__EXERCISE REQUIREMENTS__
Please restate word for word the lines from the top of the entries through the line that contains "black brick D9:G9", and do not include any pictures.

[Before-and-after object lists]
##############################
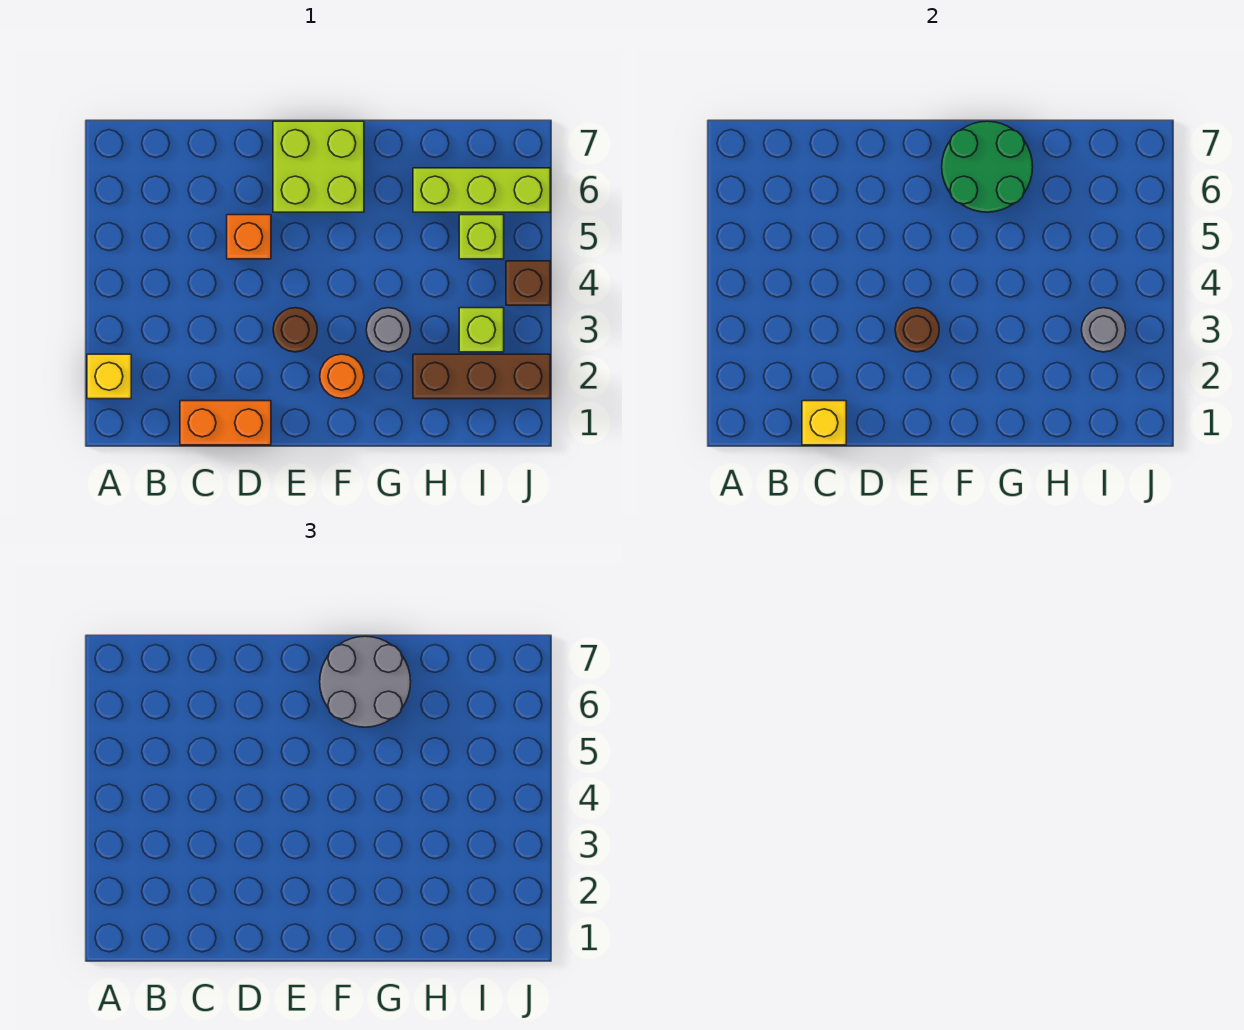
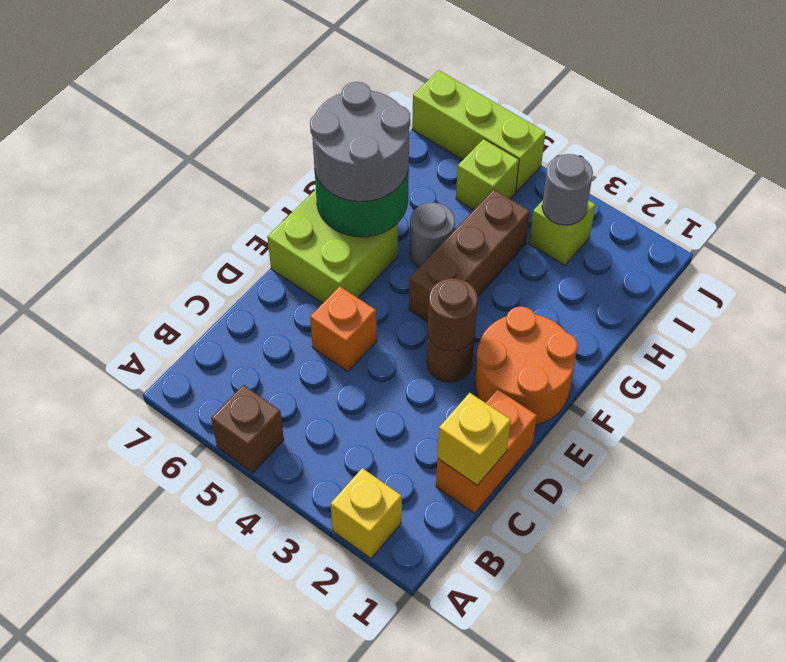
orange round brick F2 level 1 -> orange round brick E1:F2 level 1
grey round brick G3 level 1 -> grey round brick G5 level 1
brown brick H2:J2 level 1 -> brown brick F4:H4 level 1
lime brick H6:J6 level 1 -> lime brick J5:J7 level 1
brown brick J4 level 1 -> brown brick A5 level 1

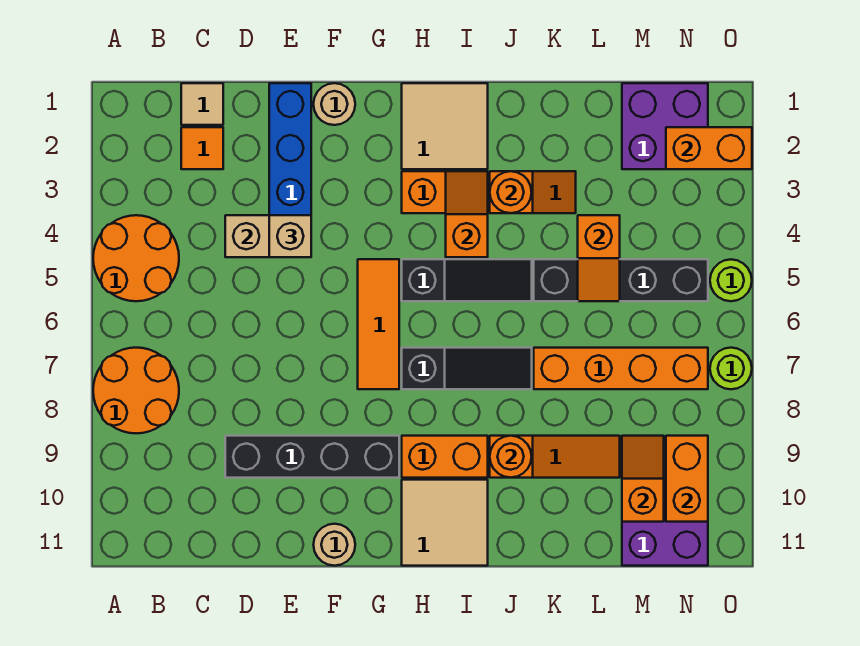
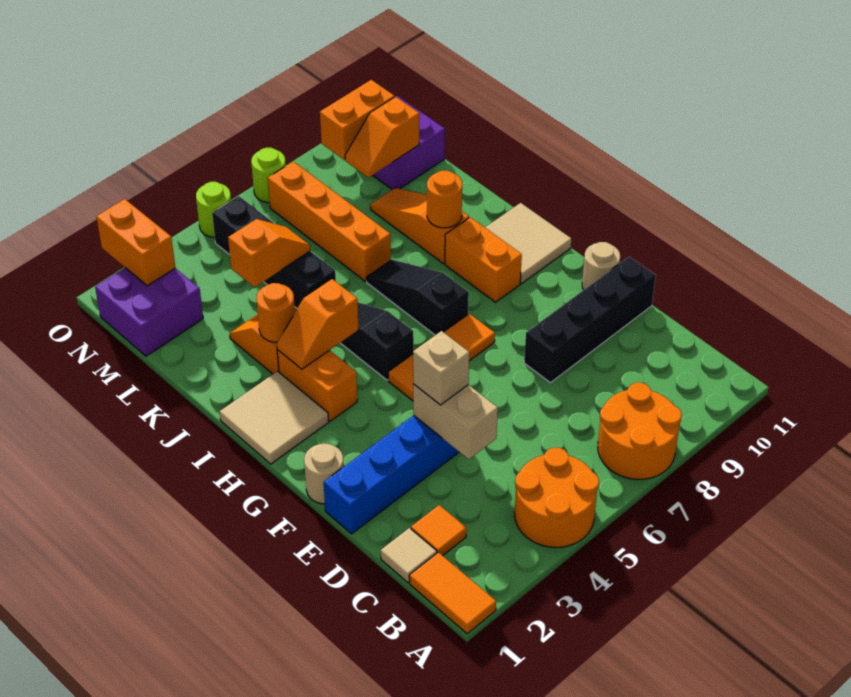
none -> orange tile A1:B1 level 1
black brick D9:G9 level 1 -> black brick E8:E11 level 1

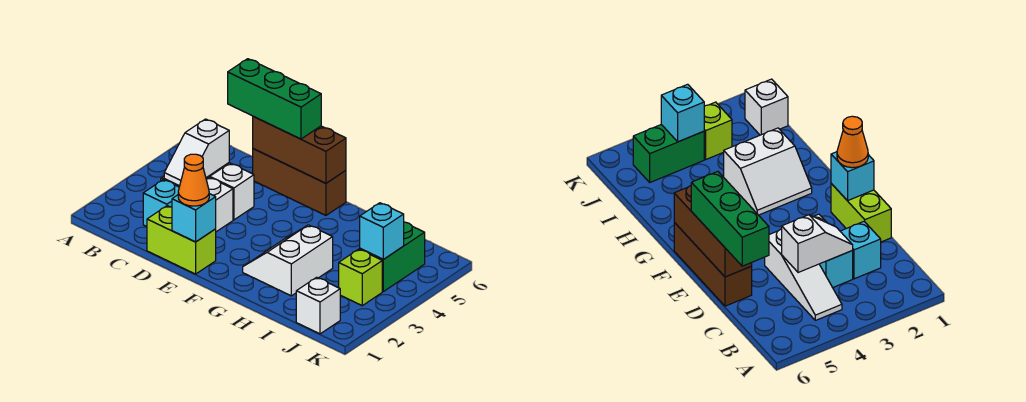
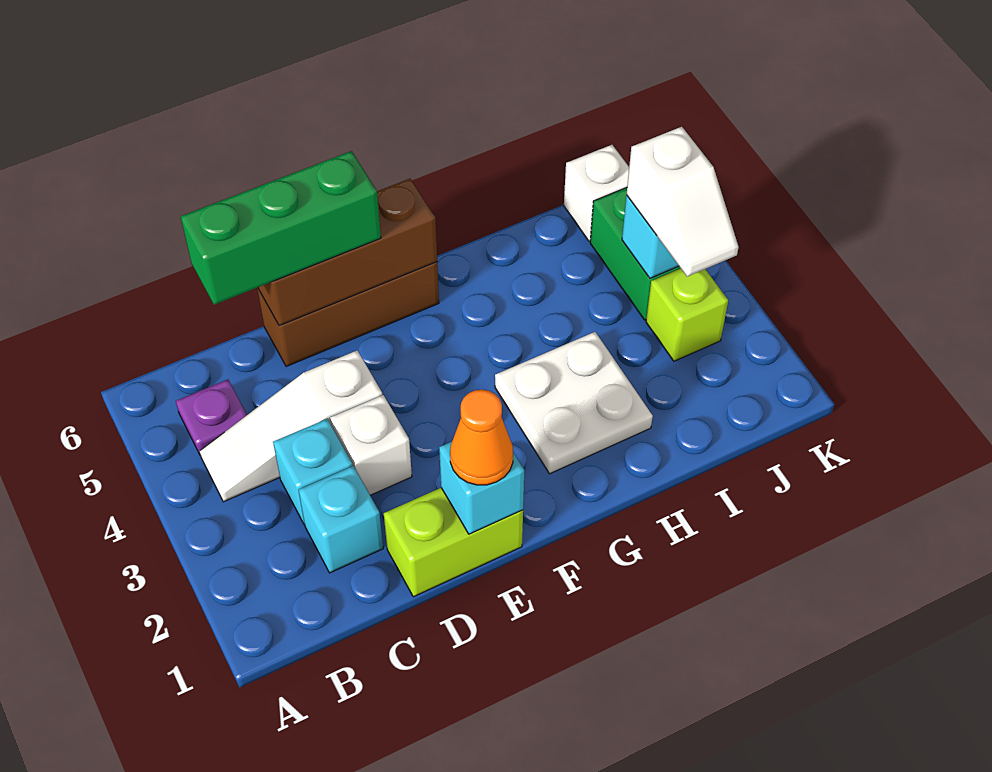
none -> purple plate B5 level 1
white slope C3:C4 level 2 top 4 -> white slope J3:J4 level 3 top 4
white slope G2:H3 level 1 top H -> white plate G2:H3 level 1
white brick J1 level 1 -> white brick J6 level 1

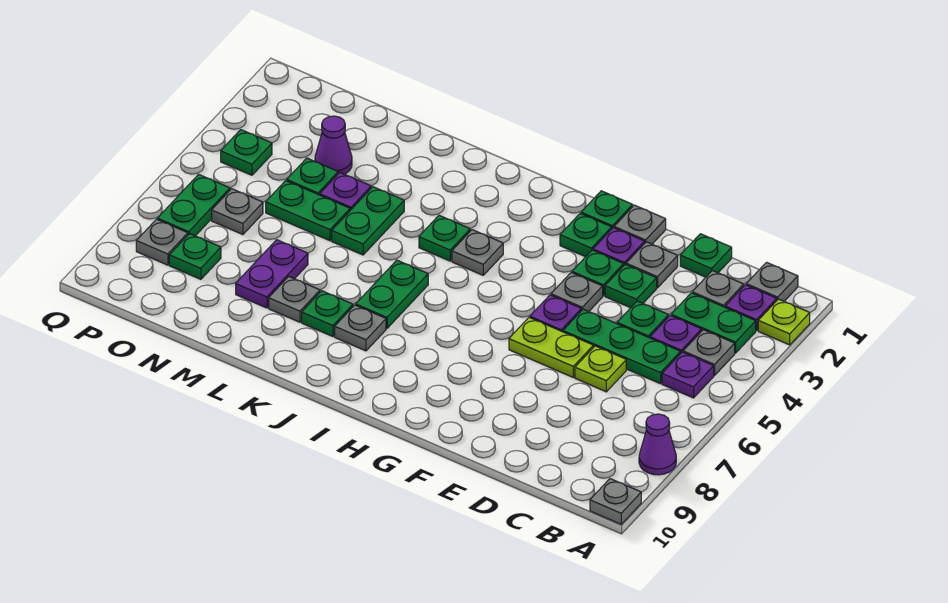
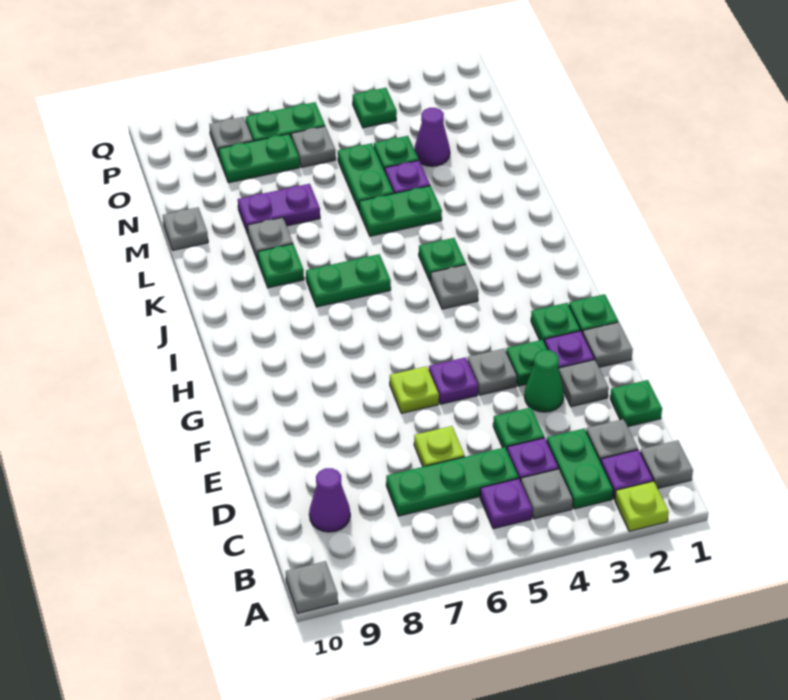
purple cone A8 level 1 -> purple cone C9 level 1
green plate C5:E5 level 1 -> green plate C5:C7 level 1
green plate E3 level 1 -> green cone E3 level 1
lime plate E6:F6 level 1 -> lime plate F6 level 1
grey plate J8 level 1 -> grey plate M10 level 1
green plate O8 level 1 -> green plate O7:O8 level 1

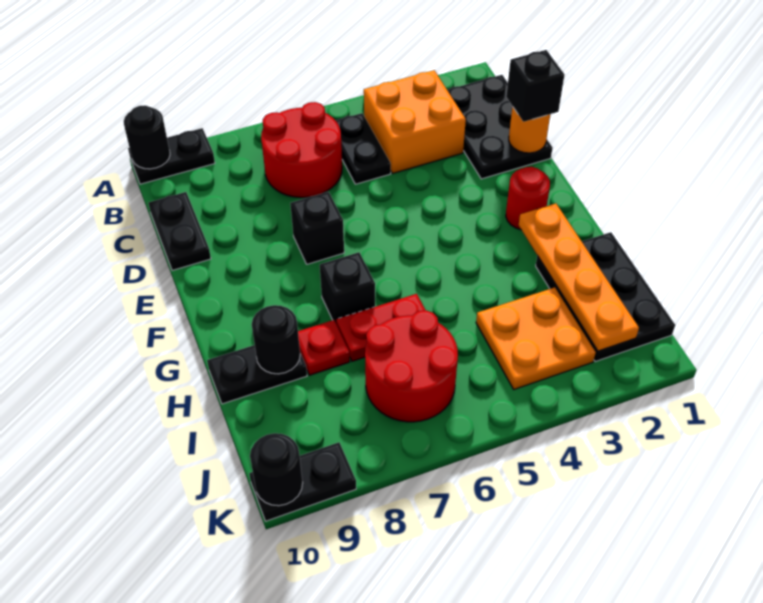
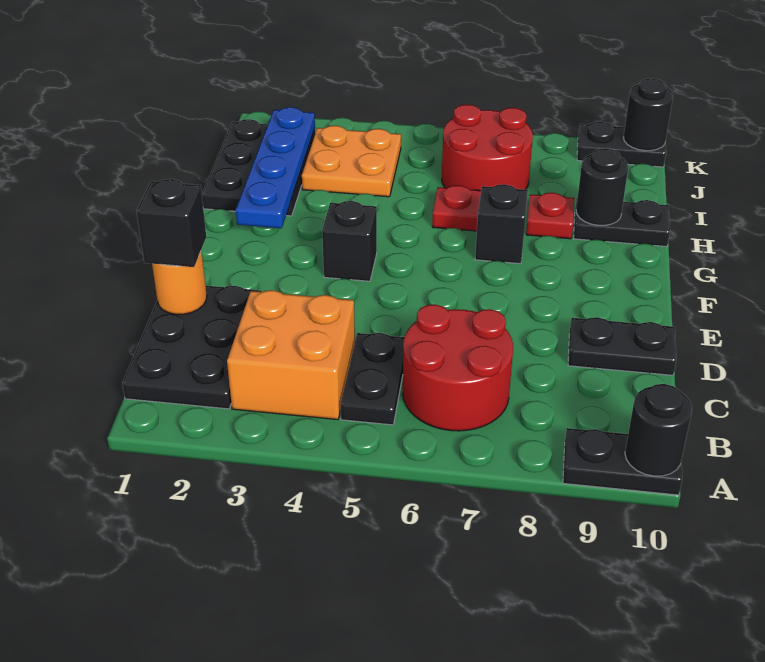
black plate C10:D10 level 1 -> black plate D9:D10 level 1
black brick E7 level 1 -> black brick F4 level 1
red round brick F2 level 1 -> none
orange plate G2:J2 level 2 -> blue plate G2:J2 level 2

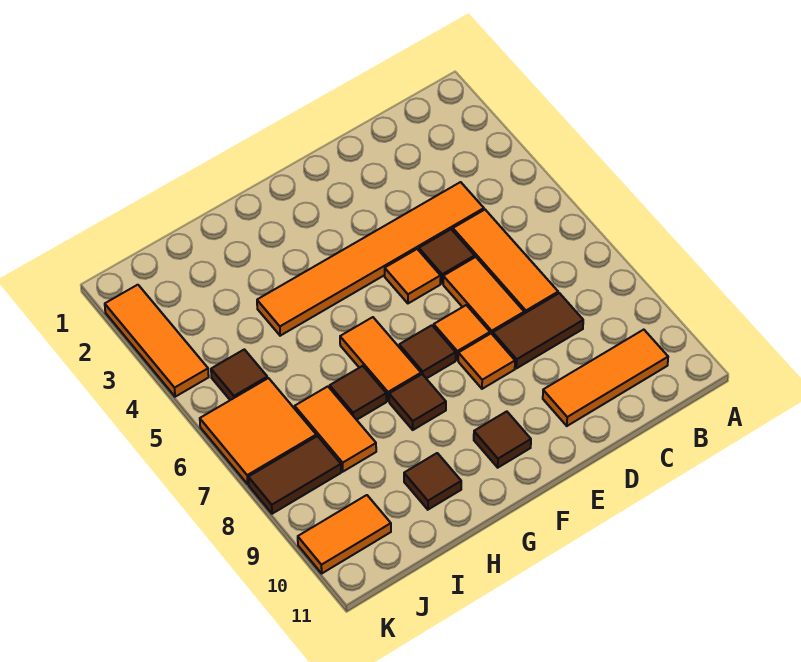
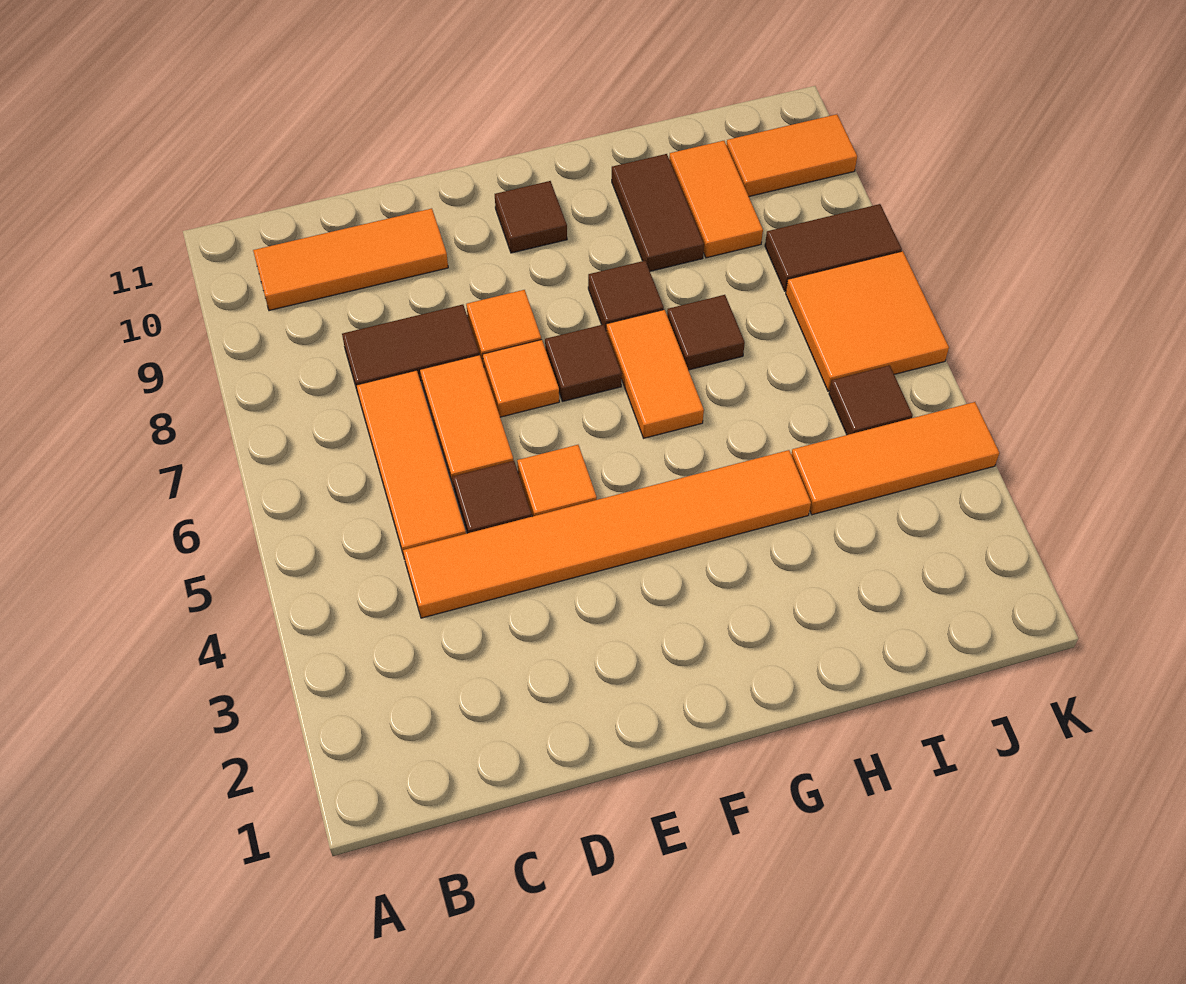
brown tile H10 level 1 -> brown tile H9:H10 level 1
orange tile I7:I8 level 1 -> orange tile I9:I10 level 1
orange tile K2:K4 level 1 -> orange tile I4:K4 level 1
##############################
__RESPONSE__
orange round brick F2 level 1 -> orange round brick E1:F2 level 1
grey round brick G3 level 1 -> grey round brick G5 level 1
brown brick H2:J2 level 1 -> brown brick F4:H4 level 1
lime brick H6:J6 level 1 -> lime brick J5:J7 level 1
brown brick J4 level 1 -> brown brick A5 level 1

none -> orange tile A1:B1 level 1
black brick D9:G9 level 1 -> black brick E8:E11 level 1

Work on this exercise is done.